*** Opening of Records supplied ***
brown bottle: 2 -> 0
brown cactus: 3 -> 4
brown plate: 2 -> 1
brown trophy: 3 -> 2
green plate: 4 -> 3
*** Close of Records supplied ***
*** Opening of Records supplied ***
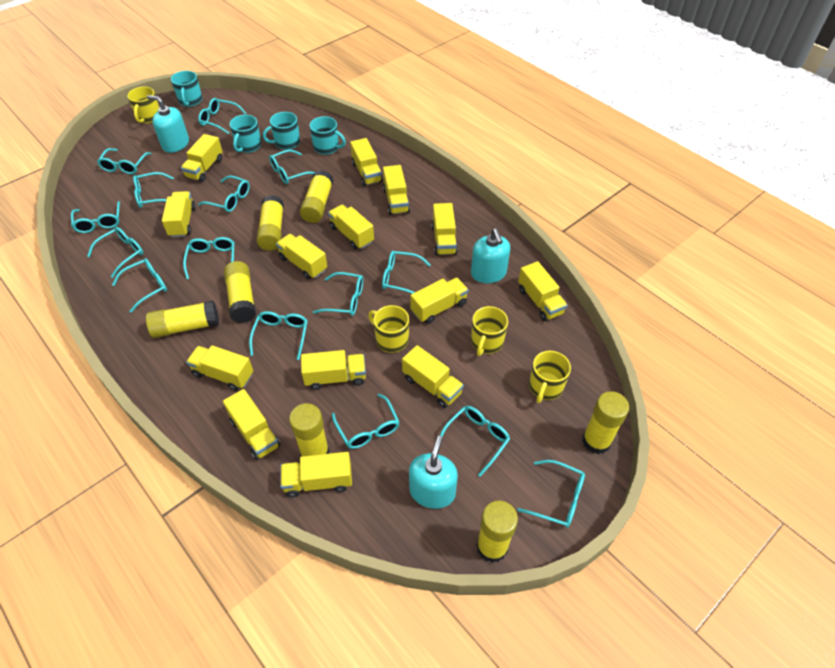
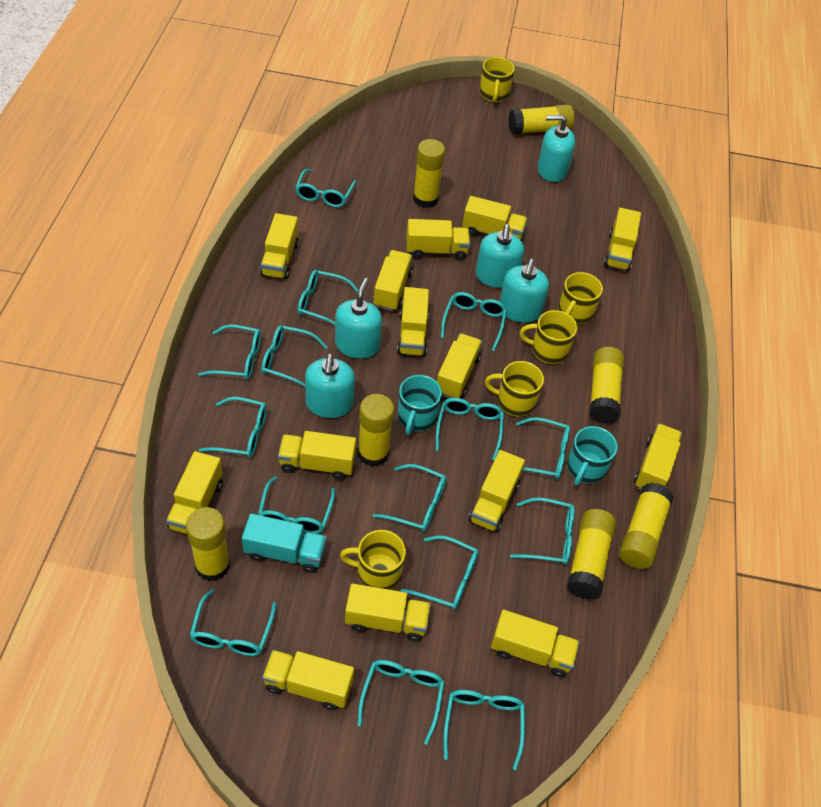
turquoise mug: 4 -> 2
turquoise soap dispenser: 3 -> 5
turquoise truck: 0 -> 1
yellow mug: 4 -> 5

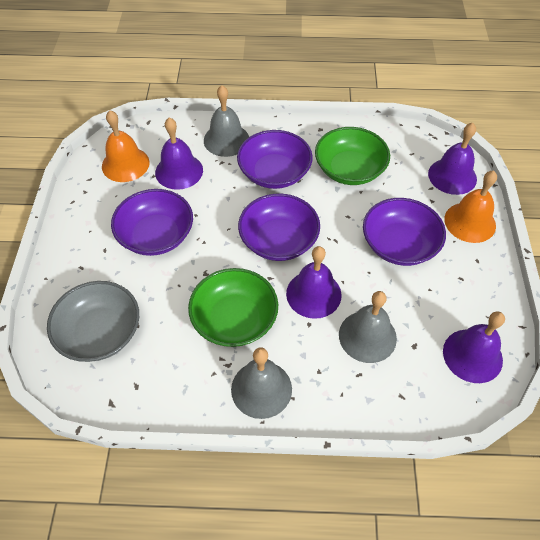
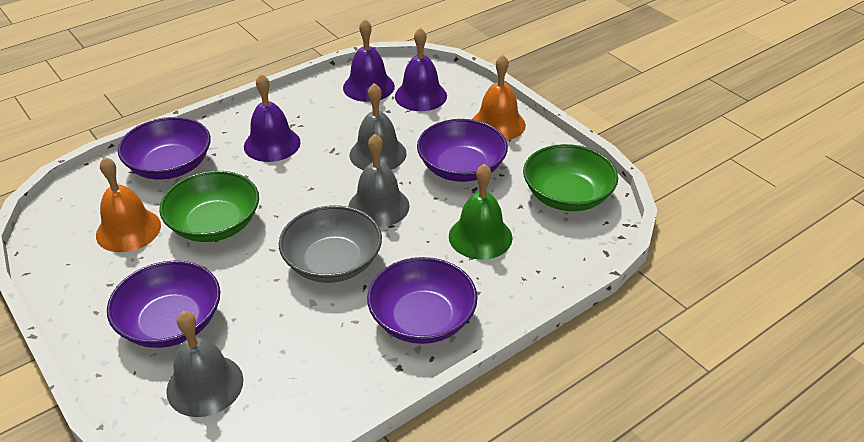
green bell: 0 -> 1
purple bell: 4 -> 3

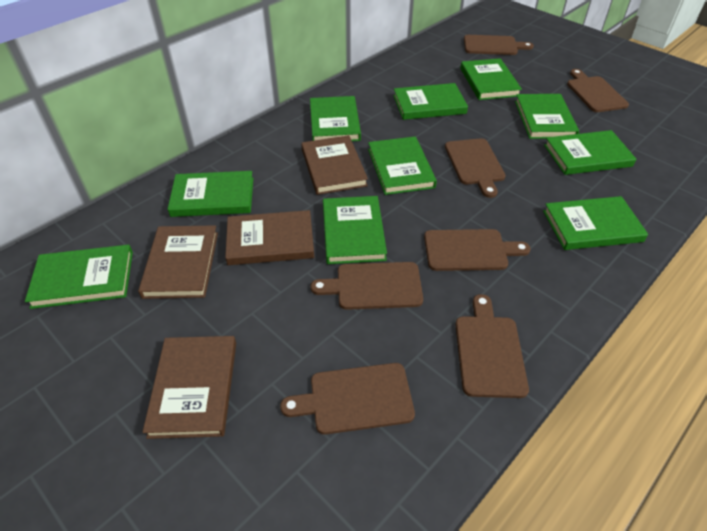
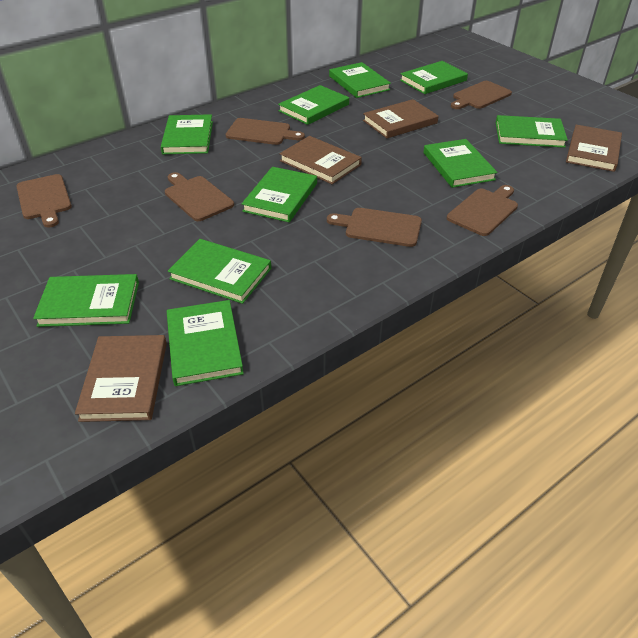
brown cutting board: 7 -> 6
*** Close of Records supplied ***
* [Task brief]:
Spot the lines above that mention "brown" and copy them.

* [Answer box]:
brown bottle: 2 -> 0
brown cactus: 3 -> 4
brown plate: 2 -> 1
brown trophy: 3 -> 2
brown cutting board: 7 -> 6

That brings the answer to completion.